[Change listing data]

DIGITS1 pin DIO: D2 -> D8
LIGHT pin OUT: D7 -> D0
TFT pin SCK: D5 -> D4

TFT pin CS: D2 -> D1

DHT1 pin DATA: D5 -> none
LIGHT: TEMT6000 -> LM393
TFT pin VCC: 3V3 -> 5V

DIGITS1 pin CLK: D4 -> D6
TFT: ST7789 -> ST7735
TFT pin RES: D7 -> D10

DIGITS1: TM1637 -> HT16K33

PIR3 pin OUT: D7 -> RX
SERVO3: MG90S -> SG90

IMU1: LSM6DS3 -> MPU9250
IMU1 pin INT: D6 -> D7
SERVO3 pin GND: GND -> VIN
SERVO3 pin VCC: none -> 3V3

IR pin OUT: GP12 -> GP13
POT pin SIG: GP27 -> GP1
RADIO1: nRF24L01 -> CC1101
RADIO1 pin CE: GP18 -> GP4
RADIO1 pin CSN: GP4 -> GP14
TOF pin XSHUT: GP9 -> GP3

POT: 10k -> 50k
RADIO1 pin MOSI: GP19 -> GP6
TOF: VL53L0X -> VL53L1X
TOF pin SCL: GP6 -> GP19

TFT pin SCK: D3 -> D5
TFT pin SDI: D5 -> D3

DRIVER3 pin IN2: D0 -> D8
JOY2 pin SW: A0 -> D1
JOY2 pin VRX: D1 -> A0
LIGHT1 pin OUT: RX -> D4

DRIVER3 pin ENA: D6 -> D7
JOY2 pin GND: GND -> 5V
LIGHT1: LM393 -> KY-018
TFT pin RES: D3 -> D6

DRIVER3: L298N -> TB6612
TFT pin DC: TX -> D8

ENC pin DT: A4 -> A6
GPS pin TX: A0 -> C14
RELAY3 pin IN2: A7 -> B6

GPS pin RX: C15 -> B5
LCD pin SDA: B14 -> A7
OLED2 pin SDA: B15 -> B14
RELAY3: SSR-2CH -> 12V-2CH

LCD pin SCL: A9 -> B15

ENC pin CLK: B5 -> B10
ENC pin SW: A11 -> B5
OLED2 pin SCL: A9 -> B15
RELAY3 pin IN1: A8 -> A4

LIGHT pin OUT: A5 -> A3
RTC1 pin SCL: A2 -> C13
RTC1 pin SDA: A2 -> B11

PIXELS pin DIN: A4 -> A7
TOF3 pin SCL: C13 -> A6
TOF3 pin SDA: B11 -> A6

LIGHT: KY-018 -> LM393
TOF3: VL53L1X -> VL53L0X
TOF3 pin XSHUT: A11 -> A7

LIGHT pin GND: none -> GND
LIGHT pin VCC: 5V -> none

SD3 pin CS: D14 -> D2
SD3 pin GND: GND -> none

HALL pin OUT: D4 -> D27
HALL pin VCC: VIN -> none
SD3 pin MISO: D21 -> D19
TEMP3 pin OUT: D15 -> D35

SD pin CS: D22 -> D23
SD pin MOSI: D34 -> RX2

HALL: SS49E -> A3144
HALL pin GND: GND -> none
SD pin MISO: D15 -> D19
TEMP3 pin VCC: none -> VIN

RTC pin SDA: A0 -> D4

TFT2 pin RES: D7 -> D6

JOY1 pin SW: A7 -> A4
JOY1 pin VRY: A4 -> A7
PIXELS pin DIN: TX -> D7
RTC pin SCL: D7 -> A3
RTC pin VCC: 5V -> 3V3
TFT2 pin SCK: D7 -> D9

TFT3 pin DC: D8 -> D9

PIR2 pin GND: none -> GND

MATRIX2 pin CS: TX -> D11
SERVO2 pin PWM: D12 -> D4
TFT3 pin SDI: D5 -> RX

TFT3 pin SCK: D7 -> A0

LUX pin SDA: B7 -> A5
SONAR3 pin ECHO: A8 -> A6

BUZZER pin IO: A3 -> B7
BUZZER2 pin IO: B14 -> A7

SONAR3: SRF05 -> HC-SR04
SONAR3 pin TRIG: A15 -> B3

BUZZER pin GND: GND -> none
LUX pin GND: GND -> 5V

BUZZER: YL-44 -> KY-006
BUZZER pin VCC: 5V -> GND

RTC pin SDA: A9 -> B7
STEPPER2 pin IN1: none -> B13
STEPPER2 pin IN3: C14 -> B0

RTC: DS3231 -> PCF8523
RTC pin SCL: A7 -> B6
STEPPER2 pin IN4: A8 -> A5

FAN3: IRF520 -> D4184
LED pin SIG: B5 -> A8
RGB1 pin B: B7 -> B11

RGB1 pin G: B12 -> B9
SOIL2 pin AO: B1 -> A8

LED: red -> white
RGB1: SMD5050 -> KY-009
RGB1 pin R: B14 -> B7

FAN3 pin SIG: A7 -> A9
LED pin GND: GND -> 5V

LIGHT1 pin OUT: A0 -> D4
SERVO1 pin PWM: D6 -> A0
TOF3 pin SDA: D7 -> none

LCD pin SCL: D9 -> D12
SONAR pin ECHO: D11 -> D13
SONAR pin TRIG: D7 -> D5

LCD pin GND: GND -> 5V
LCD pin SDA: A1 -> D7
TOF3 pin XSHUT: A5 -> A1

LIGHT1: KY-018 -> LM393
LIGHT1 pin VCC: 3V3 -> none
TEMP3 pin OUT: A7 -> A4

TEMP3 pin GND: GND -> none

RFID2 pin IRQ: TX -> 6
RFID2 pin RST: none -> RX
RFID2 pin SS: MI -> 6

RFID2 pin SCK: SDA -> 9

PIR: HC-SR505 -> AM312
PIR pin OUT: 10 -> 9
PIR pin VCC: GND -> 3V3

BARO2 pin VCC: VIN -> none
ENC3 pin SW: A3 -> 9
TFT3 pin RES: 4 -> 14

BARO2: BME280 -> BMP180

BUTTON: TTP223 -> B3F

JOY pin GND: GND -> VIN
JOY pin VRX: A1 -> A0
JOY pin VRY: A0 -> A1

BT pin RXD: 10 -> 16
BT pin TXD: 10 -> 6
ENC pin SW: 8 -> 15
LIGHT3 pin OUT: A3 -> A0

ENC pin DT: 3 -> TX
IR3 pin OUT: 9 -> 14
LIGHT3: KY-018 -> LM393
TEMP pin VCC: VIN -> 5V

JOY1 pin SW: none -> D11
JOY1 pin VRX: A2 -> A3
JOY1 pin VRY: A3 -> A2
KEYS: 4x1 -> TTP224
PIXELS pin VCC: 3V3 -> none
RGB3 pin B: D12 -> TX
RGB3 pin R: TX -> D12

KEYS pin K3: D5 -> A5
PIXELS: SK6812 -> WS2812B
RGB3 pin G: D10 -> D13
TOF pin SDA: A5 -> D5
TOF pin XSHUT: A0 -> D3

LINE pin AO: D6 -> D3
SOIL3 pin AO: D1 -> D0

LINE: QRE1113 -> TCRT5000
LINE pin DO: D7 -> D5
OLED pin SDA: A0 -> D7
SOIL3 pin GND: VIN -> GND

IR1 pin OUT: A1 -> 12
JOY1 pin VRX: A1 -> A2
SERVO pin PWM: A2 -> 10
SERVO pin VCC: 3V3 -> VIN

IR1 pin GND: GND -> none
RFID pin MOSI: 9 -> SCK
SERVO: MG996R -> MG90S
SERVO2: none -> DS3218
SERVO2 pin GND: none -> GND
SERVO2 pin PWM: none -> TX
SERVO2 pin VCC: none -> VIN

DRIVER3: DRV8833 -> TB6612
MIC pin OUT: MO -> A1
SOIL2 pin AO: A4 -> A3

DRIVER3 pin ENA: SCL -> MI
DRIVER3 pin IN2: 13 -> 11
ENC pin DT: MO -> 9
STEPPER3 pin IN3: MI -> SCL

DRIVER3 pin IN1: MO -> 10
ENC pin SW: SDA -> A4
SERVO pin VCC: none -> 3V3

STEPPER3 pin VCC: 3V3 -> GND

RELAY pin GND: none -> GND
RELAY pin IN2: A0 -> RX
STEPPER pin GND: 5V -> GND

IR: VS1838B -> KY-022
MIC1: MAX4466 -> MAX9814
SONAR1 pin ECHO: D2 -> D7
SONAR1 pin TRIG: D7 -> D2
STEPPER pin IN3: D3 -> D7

### Task prompt
Retype only this range exactly: the first line of the data through the line where "TOF3: VL53L1X -> VL53L0X" appears.

### Solution for this problem
DIGITS1 pin DIO: D2 -> D8
LIGHT pin OUT: D7 -> D0
TFT pin SCK: D5 -> D4

TFT pin CS: D2 -> D1

DHT1 pin DATA: D5 -> none
LIGHT: TEMT6000 -> LM393
TFT pin VCC: 3V3 -> 5V

DIGITS1 pin CLK: D4 -> D6
TFT: ST7789 -> ST7735
TFT pin RES: D7 -> D10

DIGITS1: TM1637 -> HT16K33

PIR3 pin OUT: D7 -> RX
SERVO3: MG90S -> SG90

IMU1: LSM6DS3 -> MPU9250
IMU1 pin INT: D6 -> D7
SERVO3 pin GND: GND -> VIN
SERVO3 pin VCC: none -> 3V3

IR pin OUT: GP12 -> GP13
POT pin SIG: GP27 -> GP1
RADIO1: nRF24L01 -> CC1101
RADIO1 pin CE: GP18 -> GP4
RADIO1 pin CSN: GP4 -> GP14
TOF pin XSHUT: GP9 -> GP3

POT: 10k -> 50k
RADIO1 pin MOSI: GP19 -> GP6
TOF: VL53L0X -> VL53L1X
TOF pin SCL: GP6 -> GP19

TFT pin SCK: D3 -> D5
TFT pin SDI: D5 -> D3

DRIVER3 pin IN2: D0 -> D8
JOY2 pin SW: A0 -> D1
JOY2 pin VRX: D1 -> A0
LIGHT1 pin OUT: RX -> D4

DRIVER3 pin ENA: D6 -> D7
JOY2 pin GND: GND -> 5V
LIGHT1: LM393 -> KY-018
TFT pin RES: D3 -> D6

DRIVER3: L298N -> TB6612
TFT pin DC: TX -> D8

ENC pin DT: A4 -> A6
GPS pin TX: A0 -> C14
RELAY3 pin IN2: A7 -> B6

GPS pin RX: C15 -> B5
LCD pin SDA: B14 -> A7
OLED2 pin SDA: B15 -> B14
RELAY3: SSR-2CH -> 12V-2CH

LCD pin SCL: A9 -> B15

ENC pin CLK: B5 -> B10
ENC pin SW: A11 -> B5
OLED2 pin SCL: A9 -> B15
RELAY3 pin IN1: A8 -> A4

LIGHT pin OUT: A5 -> A3
RTC1 pin SCL: A2 -> C13
RTC1 pin SDA: A2 -> B11

PIXELS pin DIN: A4 -> A7
TOF3 pin SCL: C13 -> A6
TOF3 pin SDA: B11 -> A6

LIGHT: KY-018 -> LM393
TOF3: VL53L1X -> VL53L0X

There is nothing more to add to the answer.